*Exercise materials:*
++++++++
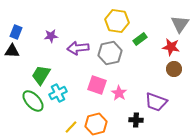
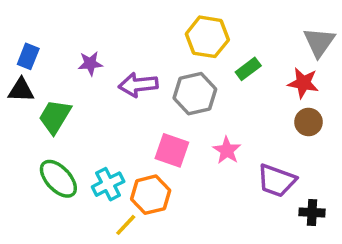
green trapezoid: (41, 75) -> (55, 117), moved
cyan cross: (58, 93) -> (108, 184), moved
pink star: (119, 93) -> (227, 150), moved
black cross: (136, 120) -> (312, 212), moved
orange hexagon: (96, 124) -> (151, 195), moved

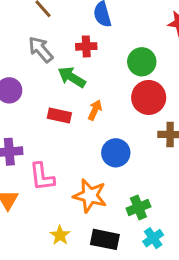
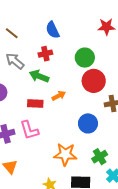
orange arrow: (95, 110) -> (59, 96), turned 48
blue circle: (116, 153) -> (88, 123), moved
pink L-shape: (42, 177) -> (29, 130), moved

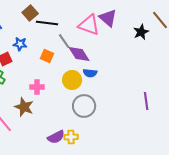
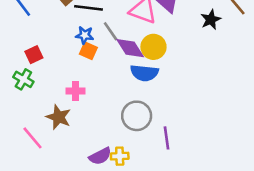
blue star: (20, 44) -> (85, 35), moved
blue semicircle: (90, 73) -> (144, 73), size x1.5
yellow circle: (72, 80) -> (153, 47), moved
purple line: (146, 101) -> (167, 138), moved

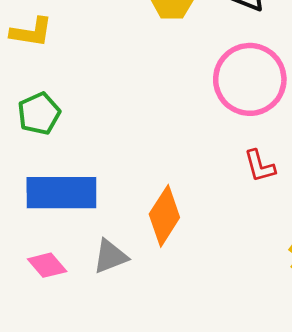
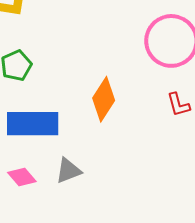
orange diamond: (164, 216) -> (104, 99), moved

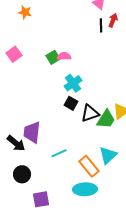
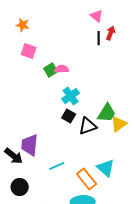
++++++++
*Instructions for the task:*
All records above must be output exactly as they stand, excluding pictures.

*Task output:*
green trapezoid: (41, 75) -> (55, 117), moved
cyan cross: (58, 93) -> (108, 184), moved
pink star: (119, 93) -> (227, 150), moved
black cross: (136, 120) -> (312, 212), moved
orange hexagon: (96, 124) -> (151, 195), moved

orange arrow: (95, 110) -> (59, 96), turned 48
blue circle: (116, 153) -> (88, 123), moved
pink L-shape: (42, 177) -> (29, 130), moved

blue star: (20, 44) -> (85, 35), moved
blue semicircle: (90, 73) -> (144, 73), size x1.5
yellow circle: (72, 80) -> (153, 47), moved
purple line: (146, 101) -> (167, 138), moved

orange diamond: (164, 216) -> (104, 99), moved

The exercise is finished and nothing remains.